• What is expected
Without any of the pictures, transcribe all the lines below exactly.

• Input for this task
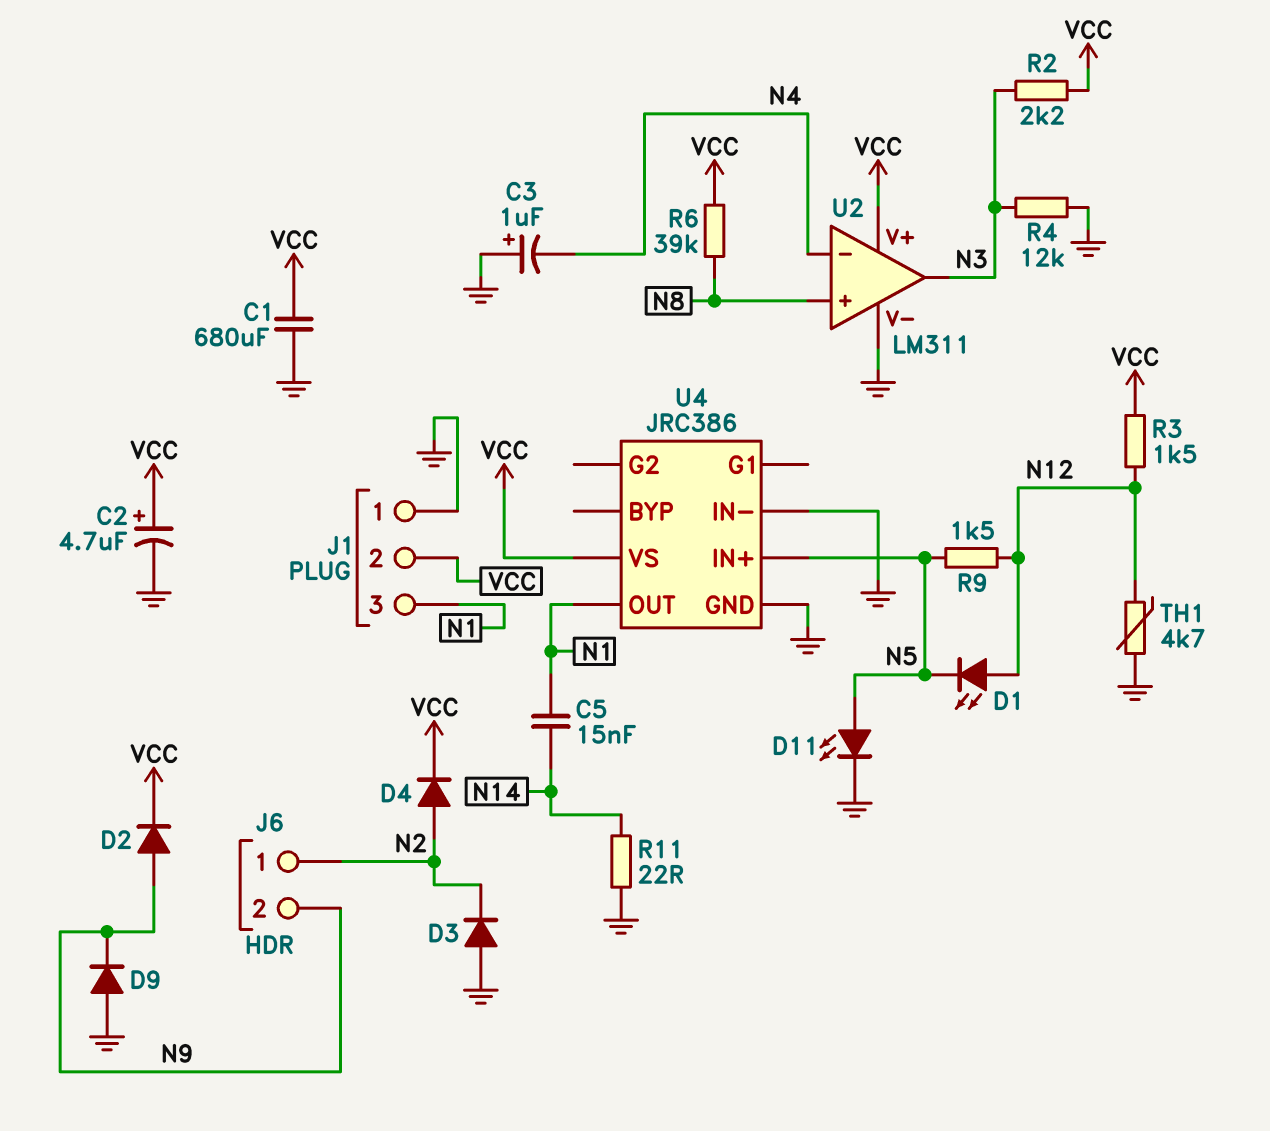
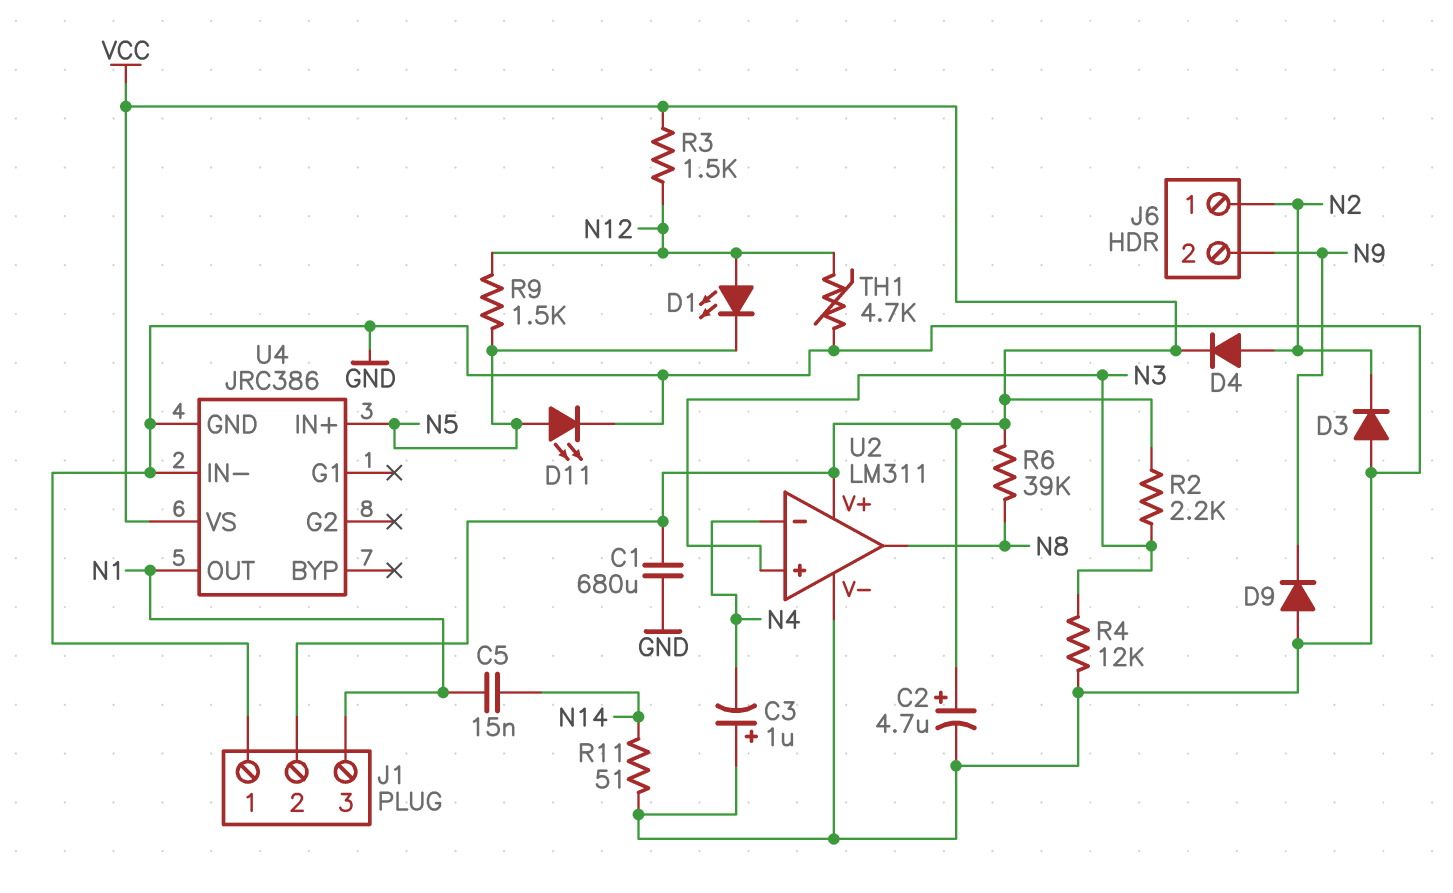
D2: diode (A N9, K VCC) -> none
R11: 22 (GND, N14) -> 51 (GND, N14)
U2 pin in+: N8 -> N3
U2 pin out: N3 -> N8

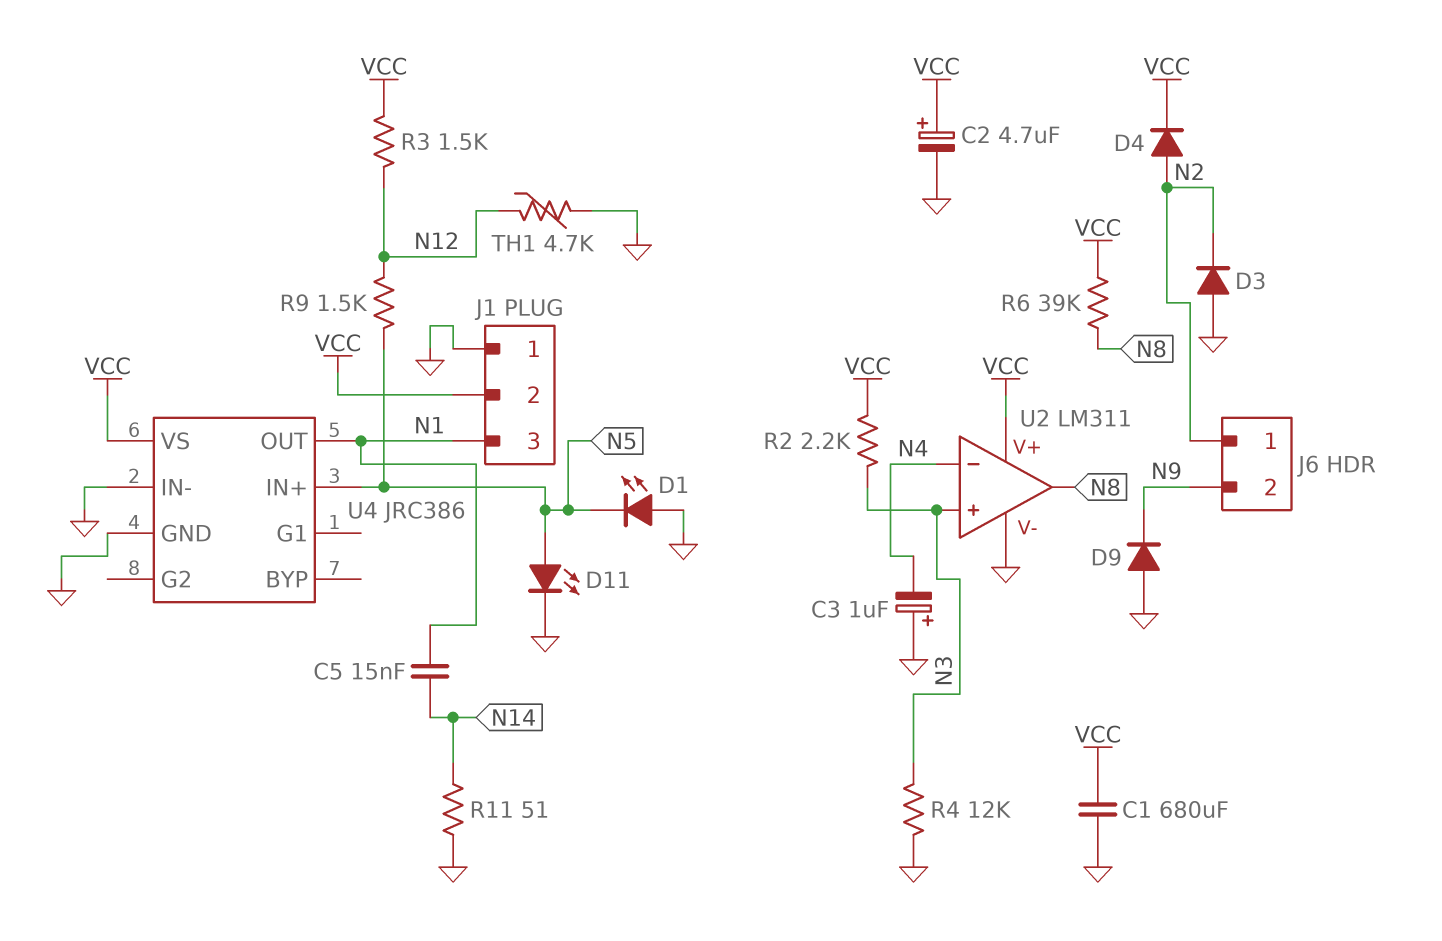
D1: LED (A N12, K N5) -> LED (A GND, K N5)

• The answer
D2: diode (A N9, K VCC) -> none
R11: 22 (GND, N14) -> 51 (GND, N14)
U2 pin in+: N8 -> N3
U2 pin out: N3 -> N8

D1: LED (A N12, K N5) -> LED (A GND, K N5)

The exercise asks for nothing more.